> [Exercise directions]
Copy out every line below without altering any character, and leave out the pictures.

━━━ Available data

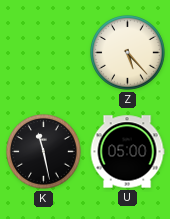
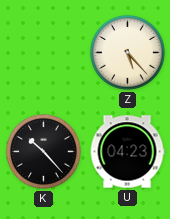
K: 11:28 -> 10:23
U: 05:00 -> 04:23
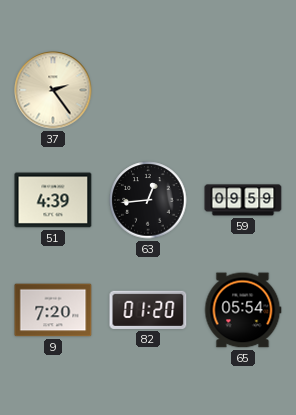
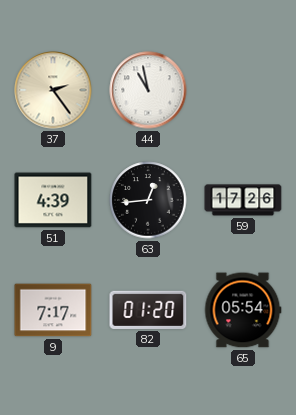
44: none -> 10:58
59: 09:59 -> 17:26
9: 7:20 -> 7:17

━━━━━━

> [Reply to the exercise]
K: 11:28 -> 10:23
U: 05:00 -> 04:23
44: none -> 10:58
59: 09:59 -> 17:26
9: 7:20 -> 7:17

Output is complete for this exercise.